--- PROBLEM DESCRIPTION ---
Set down exactly the stretch of lines below that opens at the line containing "U201 pin P1.1: none -> 3V3" and continues through the last line of the entries, and nothing else.

[STORED DATA Boundary: Start]

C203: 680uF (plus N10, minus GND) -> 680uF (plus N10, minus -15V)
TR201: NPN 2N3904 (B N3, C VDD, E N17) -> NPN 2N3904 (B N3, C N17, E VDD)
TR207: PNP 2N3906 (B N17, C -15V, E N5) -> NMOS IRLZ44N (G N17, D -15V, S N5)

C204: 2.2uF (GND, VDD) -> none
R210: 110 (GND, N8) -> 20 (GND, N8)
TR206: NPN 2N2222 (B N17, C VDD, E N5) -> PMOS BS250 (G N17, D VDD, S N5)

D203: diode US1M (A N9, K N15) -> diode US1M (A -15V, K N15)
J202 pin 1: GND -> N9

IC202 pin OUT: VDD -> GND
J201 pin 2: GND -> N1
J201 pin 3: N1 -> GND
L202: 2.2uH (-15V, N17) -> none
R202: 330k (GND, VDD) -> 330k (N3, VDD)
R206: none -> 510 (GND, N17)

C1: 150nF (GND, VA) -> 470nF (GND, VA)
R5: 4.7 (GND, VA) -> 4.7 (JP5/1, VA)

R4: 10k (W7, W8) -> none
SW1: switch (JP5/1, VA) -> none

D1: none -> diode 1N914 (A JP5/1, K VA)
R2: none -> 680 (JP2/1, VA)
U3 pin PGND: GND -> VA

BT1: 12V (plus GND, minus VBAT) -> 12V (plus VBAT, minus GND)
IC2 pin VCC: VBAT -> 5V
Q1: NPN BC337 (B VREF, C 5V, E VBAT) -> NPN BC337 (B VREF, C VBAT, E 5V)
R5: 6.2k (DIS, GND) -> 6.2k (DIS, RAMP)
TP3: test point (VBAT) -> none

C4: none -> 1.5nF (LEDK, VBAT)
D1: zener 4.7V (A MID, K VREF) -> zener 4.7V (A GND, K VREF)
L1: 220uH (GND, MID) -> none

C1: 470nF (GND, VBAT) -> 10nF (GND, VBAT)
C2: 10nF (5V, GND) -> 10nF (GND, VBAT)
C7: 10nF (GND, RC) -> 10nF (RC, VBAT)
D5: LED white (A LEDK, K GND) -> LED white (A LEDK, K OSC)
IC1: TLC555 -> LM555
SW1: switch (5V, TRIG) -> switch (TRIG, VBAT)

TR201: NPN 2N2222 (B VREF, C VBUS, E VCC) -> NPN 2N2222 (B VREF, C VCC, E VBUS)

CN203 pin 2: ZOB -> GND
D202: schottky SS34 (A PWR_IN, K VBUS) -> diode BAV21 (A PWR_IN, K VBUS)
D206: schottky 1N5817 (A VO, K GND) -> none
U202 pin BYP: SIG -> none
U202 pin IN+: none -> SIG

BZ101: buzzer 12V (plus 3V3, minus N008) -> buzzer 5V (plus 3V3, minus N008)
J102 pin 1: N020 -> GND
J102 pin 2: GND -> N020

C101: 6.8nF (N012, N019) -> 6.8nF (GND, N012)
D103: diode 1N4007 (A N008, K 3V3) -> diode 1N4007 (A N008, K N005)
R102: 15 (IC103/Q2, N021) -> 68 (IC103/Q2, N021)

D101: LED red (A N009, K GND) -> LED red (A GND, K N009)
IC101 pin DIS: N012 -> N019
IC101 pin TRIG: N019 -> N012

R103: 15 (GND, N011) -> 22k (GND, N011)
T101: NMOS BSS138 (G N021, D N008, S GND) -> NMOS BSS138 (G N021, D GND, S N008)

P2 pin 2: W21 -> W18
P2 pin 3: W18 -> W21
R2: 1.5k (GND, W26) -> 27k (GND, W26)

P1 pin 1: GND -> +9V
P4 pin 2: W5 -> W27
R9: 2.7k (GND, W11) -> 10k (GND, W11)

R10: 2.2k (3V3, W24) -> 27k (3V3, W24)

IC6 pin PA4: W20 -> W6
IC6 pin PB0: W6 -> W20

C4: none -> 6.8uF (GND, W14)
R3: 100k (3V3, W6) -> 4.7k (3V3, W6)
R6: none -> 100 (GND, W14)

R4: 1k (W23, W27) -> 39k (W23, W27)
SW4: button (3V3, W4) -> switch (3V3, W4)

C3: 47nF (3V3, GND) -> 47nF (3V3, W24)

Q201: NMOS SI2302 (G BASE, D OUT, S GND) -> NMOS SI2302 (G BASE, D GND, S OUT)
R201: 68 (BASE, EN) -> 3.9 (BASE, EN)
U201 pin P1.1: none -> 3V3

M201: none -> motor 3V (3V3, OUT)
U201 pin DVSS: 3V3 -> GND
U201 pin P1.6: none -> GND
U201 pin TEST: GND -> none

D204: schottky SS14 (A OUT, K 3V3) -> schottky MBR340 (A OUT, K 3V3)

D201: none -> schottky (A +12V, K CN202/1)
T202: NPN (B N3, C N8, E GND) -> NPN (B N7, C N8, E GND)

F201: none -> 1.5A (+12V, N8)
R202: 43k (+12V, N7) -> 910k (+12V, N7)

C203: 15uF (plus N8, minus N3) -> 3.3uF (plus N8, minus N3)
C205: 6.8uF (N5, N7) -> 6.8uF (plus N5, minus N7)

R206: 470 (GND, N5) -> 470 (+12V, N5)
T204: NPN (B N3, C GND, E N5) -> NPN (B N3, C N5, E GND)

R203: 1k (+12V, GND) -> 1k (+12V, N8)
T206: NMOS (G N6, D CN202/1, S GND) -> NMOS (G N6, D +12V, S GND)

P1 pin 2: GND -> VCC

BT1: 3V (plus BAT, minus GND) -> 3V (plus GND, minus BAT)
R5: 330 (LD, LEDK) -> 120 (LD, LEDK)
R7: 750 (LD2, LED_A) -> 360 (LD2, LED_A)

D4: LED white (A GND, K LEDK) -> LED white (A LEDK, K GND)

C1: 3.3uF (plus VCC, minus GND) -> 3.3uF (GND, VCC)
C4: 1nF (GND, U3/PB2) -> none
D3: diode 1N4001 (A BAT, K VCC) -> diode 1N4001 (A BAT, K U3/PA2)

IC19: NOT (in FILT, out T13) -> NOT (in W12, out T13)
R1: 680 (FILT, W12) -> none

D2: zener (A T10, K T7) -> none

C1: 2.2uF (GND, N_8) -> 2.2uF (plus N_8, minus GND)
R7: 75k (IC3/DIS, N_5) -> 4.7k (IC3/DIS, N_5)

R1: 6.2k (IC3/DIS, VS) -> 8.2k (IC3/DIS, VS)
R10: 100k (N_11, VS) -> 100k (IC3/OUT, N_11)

[STORED DATA Boundary: End]

--- ANSWER FOR THIS EXERCISE ---
U201 pin P1.1: none -> 3V3

M201: none -> motor 3V (3V3, OUT)
U201 pin DVSS: 3V3 -> GND
U201 pin P1.6: none -> GND
U201 pin TEST: GND -> none

D204: schottky SS14 (A OUT, K 3V3) -> schottky MBR340 (A OUT, K 3V3)

D201: none -> schottky (A +12V, K CN202/1)
T202: NPN (B N3, C N8, E GND) -> NPN (B N7, C N8, E GND)

F201: none -> 1.5A (+12V, N8)
R202: 43k (+12V, N7) -> 910k (+12V, N7)

C203: 15uF (plus N8, minus N3) -> 3.3uF (plus N8, minus N3)
C205: 6.8uF (N5, N7) -> 6.8uF (plus N5, minus N7)

R206: 470 (GND, N5) -> 470 (+12V, N5)
T204: NPN (B N3, C GND, E N5) -> NPN (B N3, C N5, E GND)

R203: 1k (+12V, GND) -> 1k (+12V, N8)
T206: NMOS (G N6, D CN202/1, S GND) -> NMOS (G N6, D +12V, S GND)

P1 pin 2: GND -> VCC

BT1: 3V (plus BAT, minus GND) -> 3V (plus GND, minus BAT)
R5: 330 (LD, LEDK) -> 120 (LD, LEDK)
R7: 750 (LD2, LED_A) -> 360 (LD2, LED_A)

D4: LED white (A GND, K LEDK) -> LED white (A LEDK, K GND)

C1: 3.3uF (plus VCC, minus GND) -> 3.3uF (GND, VCC)
C4: 1nF (GND, U3/PB2) -> none
D3: diode 1N4001 (A BAT, K VCC) -> diode 1N4001 (A BAT, K U3/PA2)

IC19: NOT (in FILT, out T13) -> NOT (in W12, out T13)
R1: 680 (FILT, W12) -> none

D2: zener (A T10, K T7) -> none

C1: 2.2uF (GND, N_8) -> 2.2uF (plus N_8, minus GND)
R7: 75k (IC3/DIS, N_5) -> 4.7k (IC3/DIS, N_5)

R1: 6.2k (IC3/DIS, VS) -> 8.2k (IC3/DIS, VS)
R10: 100k (N_11, VS) -> 100k (IC3/OUT, N_11)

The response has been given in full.